**What to work on:** Restate each entry word for word, leaving nothing out.
•••••
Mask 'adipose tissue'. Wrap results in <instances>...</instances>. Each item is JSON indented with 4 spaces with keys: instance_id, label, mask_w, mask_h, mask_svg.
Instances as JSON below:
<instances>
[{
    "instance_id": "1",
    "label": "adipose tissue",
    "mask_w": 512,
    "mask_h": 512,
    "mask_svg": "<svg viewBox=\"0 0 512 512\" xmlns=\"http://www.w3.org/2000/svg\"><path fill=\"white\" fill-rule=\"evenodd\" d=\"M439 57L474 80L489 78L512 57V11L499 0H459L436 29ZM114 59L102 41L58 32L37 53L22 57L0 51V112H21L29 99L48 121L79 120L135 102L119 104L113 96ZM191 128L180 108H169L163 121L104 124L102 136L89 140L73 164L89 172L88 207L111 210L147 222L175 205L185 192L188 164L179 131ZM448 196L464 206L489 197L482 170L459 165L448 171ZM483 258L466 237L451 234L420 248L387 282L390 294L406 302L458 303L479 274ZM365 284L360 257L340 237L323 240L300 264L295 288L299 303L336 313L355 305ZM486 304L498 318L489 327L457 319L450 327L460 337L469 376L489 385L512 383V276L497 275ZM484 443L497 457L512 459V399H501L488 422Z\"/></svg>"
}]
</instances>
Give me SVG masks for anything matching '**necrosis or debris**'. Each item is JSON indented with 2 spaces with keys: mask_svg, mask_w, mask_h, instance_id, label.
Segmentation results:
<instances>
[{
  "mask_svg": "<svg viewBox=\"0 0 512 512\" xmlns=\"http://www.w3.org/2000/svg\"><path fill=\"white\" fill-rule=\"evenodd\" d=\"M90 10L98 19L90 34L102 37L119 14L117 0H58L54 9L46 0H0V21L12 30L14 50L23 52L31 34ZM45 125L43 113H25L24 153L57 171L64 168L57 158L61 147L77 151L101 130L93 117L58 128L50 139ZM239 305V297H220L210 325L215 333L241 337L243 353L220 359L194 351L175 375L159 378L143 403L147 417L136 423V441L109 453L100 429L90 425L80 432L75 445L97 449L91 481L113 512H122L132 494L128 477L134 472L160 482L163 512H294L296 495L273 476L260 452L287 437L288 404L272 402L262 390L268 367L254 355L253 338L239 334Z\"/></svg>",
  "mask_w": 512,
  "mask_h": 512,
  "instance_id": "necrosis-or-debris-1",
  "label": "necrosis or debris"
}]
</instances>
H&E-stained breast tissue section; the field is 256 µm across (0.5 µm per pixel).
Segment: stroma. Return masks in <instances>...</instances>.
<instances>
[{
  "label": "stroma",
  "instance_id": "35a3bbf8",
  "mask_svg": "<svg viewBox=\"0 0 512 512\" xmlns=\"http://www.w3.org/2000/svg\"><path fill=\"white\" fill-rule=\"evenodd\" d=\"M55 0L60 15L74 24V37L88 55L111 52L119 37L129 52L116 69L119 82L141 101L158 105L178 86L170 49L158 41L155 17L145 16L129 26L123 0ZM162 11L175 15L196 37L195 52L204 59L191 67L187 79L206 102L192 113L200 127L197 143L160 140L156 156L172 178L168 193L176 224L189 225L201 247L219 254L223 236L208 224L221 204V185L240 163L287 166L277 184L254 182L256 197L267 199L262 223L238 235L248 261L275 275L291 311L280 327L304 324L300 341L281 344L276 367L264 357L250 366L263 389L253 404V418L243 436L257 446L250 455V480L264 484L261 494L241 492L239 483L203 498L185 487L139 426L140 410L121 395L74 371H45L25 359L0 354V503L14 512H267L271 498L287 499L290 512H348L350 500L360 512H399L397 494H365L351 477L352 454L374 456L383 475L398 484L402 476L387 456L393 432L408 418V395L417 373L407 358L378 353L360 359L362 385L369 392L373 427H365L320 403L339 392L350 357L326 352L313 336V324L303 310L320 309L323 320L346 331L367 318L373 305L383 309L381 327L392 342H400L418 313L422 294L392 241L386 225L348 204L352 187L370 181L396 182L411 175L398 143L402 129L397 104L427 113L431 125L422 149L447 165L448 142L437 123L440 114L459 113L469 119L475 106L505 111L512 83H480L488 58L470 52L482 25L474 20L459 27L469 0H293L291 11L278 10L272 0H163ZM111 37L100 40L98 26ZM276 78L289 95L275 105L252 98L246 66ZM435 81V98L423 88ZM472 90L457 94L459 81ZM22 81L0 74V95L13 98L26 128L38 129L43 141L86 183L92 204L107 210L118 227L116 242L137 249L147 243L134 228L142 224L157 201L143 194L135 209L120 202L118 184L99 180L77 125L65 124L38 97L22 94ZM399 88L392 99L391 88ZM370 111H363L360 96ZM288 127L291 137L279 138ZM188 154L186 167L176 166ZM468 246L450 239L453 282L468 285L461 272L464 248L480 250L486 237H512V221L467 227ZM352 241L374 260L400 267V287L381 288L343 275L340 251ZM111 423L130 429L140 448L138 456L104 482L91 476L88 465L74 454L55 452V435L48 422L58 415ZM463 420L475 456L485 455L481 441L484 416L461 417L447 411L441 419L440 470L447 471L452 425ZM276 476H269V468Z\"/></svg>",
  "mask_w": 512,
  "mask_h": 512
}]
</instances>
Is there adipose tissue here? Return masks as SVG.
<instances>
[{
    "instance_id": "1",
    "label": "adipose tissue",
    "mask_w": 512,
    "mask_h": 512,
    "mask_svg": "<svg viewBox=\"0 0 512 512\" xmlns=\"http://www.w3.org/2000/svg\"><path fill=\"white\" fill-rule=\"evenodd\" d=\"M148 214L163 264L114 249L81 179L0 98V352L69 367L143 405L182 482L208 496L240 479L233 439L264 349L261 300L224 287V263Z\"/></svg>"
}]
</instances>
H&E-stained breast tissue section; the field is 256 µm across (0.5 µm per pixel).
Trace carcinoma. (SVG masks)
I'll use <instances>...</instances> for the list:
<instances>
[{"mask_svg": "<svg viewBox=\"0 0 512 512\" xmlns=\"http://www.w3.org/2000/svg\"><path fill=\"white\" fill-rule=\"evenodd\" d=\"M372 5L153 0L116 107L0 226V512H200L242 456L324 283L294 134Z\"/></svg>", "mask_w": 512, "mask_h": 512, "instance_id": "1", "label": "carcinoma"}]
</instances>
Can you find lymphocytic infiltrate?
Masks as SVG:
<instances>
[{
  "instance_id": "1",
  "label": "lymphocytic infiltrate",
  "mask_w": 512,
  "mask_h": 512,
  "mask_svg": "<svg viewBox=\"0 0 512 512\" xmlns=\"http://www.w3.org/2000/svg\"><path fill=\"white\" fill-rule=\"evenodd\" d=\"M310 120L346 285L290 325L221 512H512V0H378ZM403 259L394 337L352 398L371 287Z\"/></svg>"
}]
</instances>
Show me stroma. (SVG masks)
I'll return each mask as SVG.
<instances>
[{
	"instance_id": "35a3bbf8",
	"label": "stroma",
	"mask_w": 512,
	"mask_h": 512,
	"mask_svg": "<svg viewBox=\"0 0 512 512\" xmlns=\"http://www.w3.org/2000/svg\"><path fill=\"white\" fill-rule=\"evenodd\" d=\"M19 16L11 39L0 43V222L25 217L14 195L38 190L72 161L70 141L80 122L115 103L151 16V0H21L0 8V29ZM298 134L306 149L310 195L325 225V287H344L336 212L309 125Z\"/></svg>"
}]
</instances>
•••••
**Answer to the problem:**
Mask 'adipose tissue'. Wrap results in <instances>...</instances>. Each item is JSON indented with 4 spaces with keys: instance_id, label, mask_w, mask_h, mask_svg.
Instances as JSON below:
<instances>
[{
    "instance_id": "1",
    "label": "adipose tissue",
    "mask_w": 512,
    "mask_h": 512,
    "mask_svg": "<svg viewBox=\"0 0 512 512\" xmlns=\"http://www.w3.org/2000/svg\"><path fill=\"white\" fill-rule=\"evenodd\" d=\"M439 57L474 80L489 78L512 57V11L499 0H459L436 29ZM114 59L102 41L58 32L37 53L22 57L0 51V112H21L29 99L48 121L79 120L135 102L119 104L113 96ZM191 128L180 108H169L163 121L104 124L102 136L89 140L73 164L89 172L88 207L111 210L147 222L175 205L185 192L188 164L179 131ZM448 196L464 206L489 197L482 170L459 165L448 171ZM483 258L466 237L451 234L420 248L387 282L390 294L406 302L458 303L479 274ZM365 284L360 257L340 237L323 240L300 264L295 288L299 303L336 313L355 305ZM486 304L498 318L489 327L457 319L450 327L460 337L469 376L489 385L512 383V276L497 275ZM484 443L497 457L512 459V399H501L488 422Z\"/></svg>"
}]
</instances>
Give me SVG masks for anything matching '**necrosis or debris**'. Each item is JSON indented with 2 spaces with keys: mask_svg, mask_w, mask_h, instance_id, label.
Segmentation results:
<instances>
[{
  "mask_svg": "<svg viewBox=\"0 0 512 512\" xmlns=\"http://www.w3.org/2000/svg\"><path fill=\"white\" fill-rule=\"evenodd\" d=\"M90 10L98 19L90 34L102 37L119 14L117 0H58L54 9L46 0H0V21L12 30L14 50L23 52L31 34ZM45 125L43 113H25L24 153L57 171L64 168L57 158L61 147L77 151L101 130L93 117L58 128L50 139ZM239 305V297H220L210 325L215 333L241 337L243 353L220 359L194 351L175 375L159 378L143 403L147 417L136 423V441L109 453L100 429L90 425L80 432L75 445L97 449L91 481L113 512H122L132 494L128 477L134 472L160 482L163 512H294L296 495L273 476L260 452L287 437L288 404L272 402L262 390L268 367L254 355L253 338L239 334Z\"/></svg>",
  "mask_w": 512,
  "mask_h": 512,
  "instance_id": "necrosis-or-debris-1",
  "label": "necrosis or debris"
}]
</instances>
H&E-stained breast tissue section; the field is 256 µm across (0.5 µm per pixel).
Segment: stroma. Return masks in <instances>...</instances>.
<instances>
[{
  "label": "stroma",
  "instance_id": "35a3bbf8",
  "mask_svg": "<svg viewBox=\"0 0 512 512\" xmlns=\"http://www.w3.org/2000/svg\"><path fill=\"white\" fill-rule=\"evenodd\" d=\"M55 0L60 15L74 24V37L88 55L111 52L119 37L129 52L116 69L119 82L141 101L158 105L178 86L170 49L158 41L155 17L145 16L129 26L123 0ZM162 11L175 15L196 37L195 52L204 59L191 67L187 79L206 102L192 113L200 127L197 143L160 140L156 156L172 178L168 193L176 224L189 225L201 247L219 254L223 236L208 224L221 204V185L240 163L287 166L277 184L254 182L256 197L267 199L262 223L238 235L248 261L275 275L291 311L280 327L304 324L300 341L281 344L276 367L264 357L250 366L263 389L253 404V418L243 436L257 446L250 455V480L264 484L261 494L241 492L239 483L203 498L185 487L139 426L140 410L121 395L74 371H45L25 359L0 354V503L14 512H267L271 498L287 499L290 512H348L350 500L360 512H399L397 494H365L351 477L352 454L374 456L383 475L398 484L402 476L387 456L393 432L408 418V395L417 373L407 358L378 353L360 359L362 385L369 392L373 427H365L320 403L339 392L350 357L326 352L313 336V324L303 310L320 309L323 320L346 331L367 318L373 305L383 309L381 327L392 342H400L418 313L422 294L392 241L386 225L348 204L352 187L370 181L396 182L411 175L398 143L402 129L397 104L427 113L431 125L422 149L447 165L448 142L437 123L440 114L459 113L469 119L475 106L505 111L512 83H480L488 58L470 52L482 25L474 20L459 27L469 0H293L291 11L278 10L272 0H163ZM111 37L100 40L98 26ZM276 78L289 95L275 105L252 98L246 66ZM435 81V98L423 88ZM472 90L457 94L459 81ZM22 81L0 74V95L13 98L26 128L38 129L43 141L86 183L92 204L107 210L118 227L116 242L137 249L147 243L134 228L142 224L157 201L143 194L135 209L120 202L118 184L99 180L77 125L65 124L38 97L22 94ZM399 88L392 99L391 88ZM370 111H363L360 96ZM288 127L291 137L279 138ZM188 154L186 167L176 166ZM468 246L450 239L453 282L468 285L461 272L464 248L480 250L486 237H512V221L467 227ZM352 241L374 260L400 267V287L381 288L343 275L340 251ZM111 423L130 429L140 448L138 456L104 482L91 476L88 465L74 454L55 452V435L48 422L58 415ZM463 420L475 456L485 455L481 441L484 416L461 417L447 411L441 419L440 470L447 471L452 425ZM276 476H269V468Z\"/></svg>",
  "mask_w": 512,
  "mask_h": 512
}]
</instances>
Is there adipose tissue here? Return masks as SVG.
<instances>
[{
    "instance_id": "1",
    "label": "adipose tissue",
    "mask_w": 512,
    "mask_h": 512,
    "mask_svg": "<svg viewBox=\"0 0 512 512\" xmlns=\"http://www.w3.org/2000/svg\"><path fill=\"white\" fill-rule=\"evenodd\" d=\"M148 214L163 264L114 249L81 179L0 98V352L69 367L143 405L182 482L208 496L240 479L233 439L264 349L261 300L224 287V263Z\"/></svg>"
}]
</instances>
H&E-stained breast tissue section; the field is 256 µm across (0.5 µm per pixel).
Trace carcinoma. (SVG masks)
I'll use <instances>...</instances> for the list:
<instances>
[{"mask_svg": "<svg viewBox=\"0 0 512 512\" xmlns=\"http://www.w3.org/2000/svg\"><path fill=\"white\" fill-rule=\"evenodd\" d=\"M372 5L153 0L116 107L0 226V512H200L242 456L324 283L294 134Z\"/></svg>", "mask_w": 512, "mask_h": 512, "instance_id": "1", "label": "carcinoma"}]
</instances>
Can you find lymphocytic infiltrate?
Masks as SVG:
<instances>
[{
  "instance_id": "1",
  "label": "lymphocytic infiltrate",
  "mask_w": 512,
  "mask_h": 512,
  "mask_svg": "<svg viewBox=\"0 0 512 512\" xmlns=\"http://www.w3.org/2000/svg\"><path fill=\"white\" fill-rule=\"evenodd\" d=\"M310 120L346 285L290 325L221 512H512V0H378ZM403 259L394 337L352 398L371 287Z\"/></svg>"
}]
</instances>
Show me stroma. (SVG masks)
I'll return each mask as SVG.
<instances>
[{
	"instance_id": "35a3bbf8",
	"label": "stroma",
	"mask_w": 512,
	"mask_h": 512,
	"mask_svg": "<svg viewBox=\"0 0 512 512\" xmlns=\"http://www.w3.org/2000/svg\"><path fill=\"white\" fill-rule=\"evenodd\" d=\"M19 16L11 39L0 43V222L25 217L14 195L38 190L72 161L70 141L80 122L115 103L151 16V0H21L0 8V29ZM298 134L306 149L310 195L325 225V287H344L336 212L309 125Z\"/></svg>"
}]
</instances>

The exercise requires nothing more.